Your instructions: Report every line in the listing that contains the string "kaczka".

Input:
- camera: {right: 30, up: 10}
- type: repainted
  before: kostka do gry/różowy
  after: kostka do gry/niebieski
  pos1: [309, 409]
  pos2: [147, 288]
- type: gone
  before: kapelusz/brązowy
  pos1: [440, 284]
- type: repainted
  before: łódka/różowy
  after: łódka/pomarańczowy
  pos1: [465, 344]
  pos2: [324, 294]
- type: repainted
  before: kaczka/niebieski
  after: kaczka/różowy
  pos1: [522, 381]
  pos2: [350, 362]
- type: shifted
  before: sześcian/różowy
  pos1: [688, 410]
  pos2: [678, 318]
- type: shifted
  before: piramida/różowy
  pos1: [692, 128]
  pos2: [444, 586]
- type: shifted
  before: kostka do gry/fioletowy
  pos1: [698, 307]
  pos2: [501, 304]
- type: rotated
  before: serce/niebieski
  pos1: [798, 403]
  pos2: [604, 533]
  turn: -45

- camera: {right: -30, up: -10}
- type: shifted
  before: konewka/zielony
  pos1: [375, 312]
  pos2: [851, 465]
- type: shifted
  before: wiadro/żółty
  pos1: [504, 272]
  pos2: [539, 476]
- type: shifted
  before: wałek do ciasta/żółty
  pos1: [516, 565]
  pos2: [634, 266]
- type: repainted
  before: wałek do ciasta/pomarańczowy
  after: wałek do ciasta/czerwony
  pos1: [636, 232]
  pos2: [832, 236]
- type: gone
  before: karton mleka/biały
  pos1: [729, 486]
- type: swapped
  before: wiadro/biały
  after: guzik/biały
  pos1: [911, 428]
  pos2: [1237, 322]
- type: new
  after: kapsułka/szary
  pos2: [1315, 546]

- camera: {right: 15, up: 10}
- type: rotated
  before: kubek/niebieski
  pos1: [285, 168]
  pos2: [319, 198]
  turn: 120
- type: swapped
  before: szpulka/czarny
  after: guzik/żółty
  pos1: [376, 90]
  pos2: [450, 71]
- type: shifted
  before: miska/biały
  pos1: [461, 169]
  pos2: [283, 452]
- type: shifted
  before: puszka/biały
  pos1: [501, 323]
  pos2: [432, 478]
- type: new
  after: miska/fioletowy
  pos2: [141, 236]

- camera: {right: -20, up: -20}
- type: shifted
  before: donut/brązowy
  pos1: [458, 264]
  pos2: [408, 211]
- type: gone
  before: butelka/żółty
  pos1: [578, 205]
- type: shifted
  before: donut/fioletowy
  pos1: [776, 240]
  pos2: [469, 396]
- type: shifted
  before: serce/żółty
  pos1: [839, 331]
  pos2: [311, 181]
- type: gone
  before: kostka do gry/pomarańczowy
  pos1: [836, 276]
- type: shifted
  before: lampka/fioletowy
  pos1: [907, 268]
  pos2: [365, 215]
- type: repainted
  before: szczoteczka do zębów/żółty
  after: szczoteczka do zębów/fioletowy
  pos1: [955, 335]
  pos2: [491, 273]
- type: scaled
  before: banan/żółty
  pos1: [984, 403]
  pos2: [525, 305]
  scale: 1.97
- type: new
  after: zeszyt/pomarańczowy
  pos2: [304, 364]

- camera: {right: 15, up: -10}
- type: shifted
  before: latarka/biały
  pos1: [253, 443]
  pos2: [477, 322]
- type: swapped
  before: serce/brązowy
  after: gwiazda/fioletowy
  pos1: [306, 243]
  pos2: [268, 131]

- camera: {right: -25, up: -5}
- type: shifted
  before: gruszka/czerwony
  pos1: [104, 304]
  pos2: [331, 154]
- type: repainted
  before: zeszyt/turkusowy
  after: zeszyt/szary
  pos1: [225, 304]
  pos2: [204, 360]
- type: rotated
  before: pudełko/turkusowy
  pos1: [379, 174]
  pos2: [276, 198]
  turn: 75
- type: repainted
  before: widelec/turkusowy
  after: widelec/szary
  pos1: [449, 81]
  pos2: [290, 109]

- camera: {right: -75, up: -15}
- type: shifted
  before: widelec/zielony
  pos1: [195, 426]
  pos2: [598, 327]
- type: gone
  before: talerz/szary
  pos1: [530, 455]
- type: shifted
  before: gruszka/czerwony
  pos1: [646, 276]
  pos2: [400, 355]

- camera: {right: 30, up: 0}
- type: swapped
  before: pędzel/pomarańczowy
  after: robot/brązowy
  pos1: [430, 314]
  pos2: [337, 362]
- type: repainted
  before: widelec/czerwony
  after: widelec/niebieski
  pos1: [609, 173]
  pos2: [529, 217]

Written solution:
  before: kaczka/niebieski
  after: kaczka/różowy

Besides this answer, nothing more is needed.